• _Material provided_
>>>>>

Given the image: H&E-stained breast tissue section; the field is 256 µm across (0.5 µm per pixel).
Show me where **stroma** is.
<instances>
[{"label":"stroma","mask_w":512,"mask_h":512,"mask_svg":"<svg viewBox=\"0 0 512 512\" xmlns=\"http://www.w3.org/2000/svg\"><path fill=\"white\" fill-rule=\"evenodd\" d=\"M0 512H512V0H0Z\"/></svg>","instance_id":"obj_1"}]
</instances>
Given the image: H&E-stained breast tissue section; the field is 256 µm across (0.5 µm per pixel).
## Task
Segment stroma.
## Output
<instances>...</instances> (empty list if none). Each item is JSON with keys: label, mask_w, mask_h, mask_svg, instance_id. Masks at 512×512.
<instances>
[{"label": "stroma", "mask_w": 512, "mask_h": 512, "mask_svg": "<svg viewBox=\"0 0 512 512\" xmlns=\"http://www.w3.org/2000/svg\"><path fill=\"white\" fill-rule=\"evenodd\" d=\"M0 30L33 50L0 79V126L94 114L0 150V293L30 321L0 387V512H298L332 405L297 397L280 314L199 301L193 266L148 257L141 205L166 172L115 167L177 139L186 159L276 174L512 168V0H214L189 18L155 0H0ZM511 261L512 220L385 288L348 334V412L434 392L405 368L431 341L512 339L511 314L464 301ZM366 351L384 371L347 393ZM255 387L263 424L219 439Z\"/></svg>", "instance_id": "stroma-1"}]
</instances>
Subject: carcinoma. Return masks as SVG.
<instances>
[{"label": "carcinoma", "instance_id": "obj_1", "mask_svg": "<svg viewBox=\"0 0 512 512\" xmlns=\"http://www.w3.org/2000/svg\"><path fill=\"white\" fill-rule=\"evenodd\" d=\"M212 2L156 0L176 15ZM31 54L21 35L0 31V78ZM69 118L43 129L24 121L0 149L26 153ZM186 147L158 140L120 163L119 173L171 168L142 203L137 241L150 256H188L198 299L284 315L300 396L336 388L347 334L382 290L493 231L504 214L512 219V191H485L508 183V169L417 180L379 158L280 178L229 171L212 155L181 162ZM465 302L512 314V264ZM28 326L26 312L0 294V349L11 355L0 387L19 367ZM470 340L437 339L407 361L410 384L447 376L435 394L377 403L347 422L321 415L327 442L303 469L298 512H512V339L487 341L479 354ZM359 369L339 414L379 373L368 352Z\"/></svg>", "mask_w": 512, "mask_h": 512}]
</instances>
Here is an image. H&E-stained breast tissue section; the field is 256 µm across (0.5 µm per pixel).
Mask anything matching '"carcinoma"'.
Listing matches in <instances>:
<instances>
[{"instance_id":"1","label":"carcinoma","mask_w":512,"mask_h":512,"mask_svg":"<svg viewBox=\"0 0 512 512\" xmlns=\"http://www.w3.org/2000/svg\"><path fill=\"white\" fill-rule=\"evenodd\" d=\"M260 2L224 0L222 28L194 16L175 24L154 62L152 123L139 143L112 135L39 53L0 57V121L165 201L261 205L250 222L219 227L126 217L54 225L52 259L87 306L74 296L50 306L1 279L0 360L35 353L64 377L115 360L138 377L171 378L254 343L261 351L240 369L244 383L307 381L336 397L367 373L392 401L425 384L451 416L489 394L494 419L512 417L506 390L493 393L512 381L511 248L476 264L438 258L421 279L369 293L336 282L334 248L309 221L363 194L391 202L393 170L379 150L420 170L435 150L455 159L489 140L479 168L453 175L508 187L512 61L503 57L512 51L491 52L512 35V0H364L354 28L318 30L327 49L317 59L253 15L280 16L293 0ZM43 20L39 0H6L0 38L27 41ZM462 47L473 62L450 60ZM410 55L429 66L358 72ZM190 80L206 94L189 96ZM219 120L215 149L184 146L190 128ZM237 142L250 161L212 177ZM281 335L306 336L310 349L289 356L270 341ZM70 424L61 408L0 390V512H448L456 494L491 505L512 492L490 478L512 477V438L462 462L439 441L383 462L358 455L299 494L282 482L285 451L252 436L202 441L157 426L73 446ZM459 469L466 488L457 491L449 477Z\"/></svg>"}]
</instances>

<<<<<

• _Exercise requirements_
Your task is to repeat every line exactly.

• _The response_
Given the image: H&E-stained breast tissue section; the field is 256 µm across (0.5 µm per pixel).
Show me where **stroma** is.
<instances>
[{"label":"stroma","mask_w":512,"mask_h":512,"mask_svg":"<svg viewBox=\"0 0 512 512\" xmlns=\"http://www.w3.org/2000/svg\"><path fill=\"white\" fill-rule=\"evenodd\" d=\"M0 512H512V0H0Z\"/></svg>","instance_id":"obj_1"}]
</instances>
Given the image: H&E-stained breast tissue section; the field is 256 µm across (0.5 µm per pixel).
## Task
Segment stroma.
## Output
<instances>...</instances> (empty list if none). Each item is JSON with keys: label, mask_w, mask_h, mask_svg, instance_id. Masks at 512×512.
<instances>
[{"label": "stroma", "mask_w": 512, "mask_h": 512, "mask_svg": "<svg viewBox=\"0 0 512 512\" xmlns=\"http://www.w3.org/2000/svg\"><path fill=\"white\" fill-rule=\"evenodd\" d=\"M0 30L33 50L0 79V126L94 114L0 150V293L30 321L0 387V512H298L332 405L297 397L280 314L199 301L193 266L148 257L141 205L166 172L115 167L177 139L186 159L276 174L512 168V0H214L189 18L155 0H0ZM511 261L512 220L385 288L348 334V412L434 392L405 368L431 341L512 339L511 314L464 301ZM366 351L384 371L347 393ZM255 387L263 424L219 439Z\"/></svg>", "instance_id": "stroma-1"}]
</instances>
Subject: carcinoma. Return masks as SVG.
<instances>
[{"label": "carcinoma", "instance_id": "obj_1", "mask_svg": "<svg viewBox=\"0 0 512 512\" xmlns=\"http://www.w3.org/2000/svg\"><path fill=\"white\" fill-rule=\"evenodd\" d=\"M212 2L156 0L176 15ZM31 54L21 35L0 31V78ZM69 118L43 129L24 121L0 149L26 153ZM186 147L158 140L120 163L119 173L171 168L142 203L137 241L150 256H188L198 299L284 315L300 396L336 388L347 334L382 290L493 231L504 214L512 219V191H485L508 183V169L417 180L379 158L280 178L229 171L212 155L181 162ZM465 302L512 314V264ZM28 326L26 312L0 294V349L11 355L0 387L19 367ZM470 340L437 339L407 361L410 384L447 376L435 394L377 403L347 422L321 415L327 442L303 469L298 512H512V339L487 341L479 354ZM359 369L339 414L379 373L368 352Z\"/></svg>", "mask_w": 512, "mask_h": 512}]
</instances>
Here is an image. H&E-stained breast tissue section; the field is 256 µm across (0.5 µm per pixel).
Mask anything matching '"carcinoma"'.
Listing matches in <instances>:
<instances>
[{"instance_id":"1","label":"carcinoma","mask_w":512,"mask_h":512,"mask_svg":"<svg viewBox=\"0 0 512 512\" xmlns=\"http://www.w3.org/2000/svg\"><path fill=\"white\" fill-rule=\"evenodd\" d=\"M260 2L224 0L222 28L194 16L175 24L154 62L152 123L139 143L112 135L39 53L0 57V121L165 201L261 205L250 222L219 227L126 217L54 225L52 259L87 306L74 296L50 306L1 279L0 360L35 353L64 377L115 360L138 377L171 378L254 343L261 351L240 369L244 383L307 381L336 397L367 373L392 401L425 384L451 416L489 394L494 419L512 417L506 390L493 393L512 381L511 248L476 264L438 258L421 279L369 293L336 282L334 248L309 221L363 194L391 202L393 170L379 150L420 170L435 150L455 159L489 140L479 168L453 175L508 187L512 61L503 57L512 51L491 52L512 35V0H364L354 28L318 30L327 49L317 59L253 15L280 16L293 0ZM43 20L39 0H6L0 38L27 41ZM462 47L473 62L450 60ZM410 55L429 66L358 72ZM190 80L206 94L189 96ZM219 120L215 149L184 146L190 128ZM237 142L250 161L212 177ZM281 335L306 336L310 349L289 356L270 341ZM70 424L61 408L0 390V512H448L456 494L491 505L512 492L490 478L512 477V438L462 462L439 441L383 462L358 455L299 494L282 482L285 451L252 436L202 441L157 426L73 446ZM459 469L466 488L457 491L449 477Z\"/></svg>"}]
</instances>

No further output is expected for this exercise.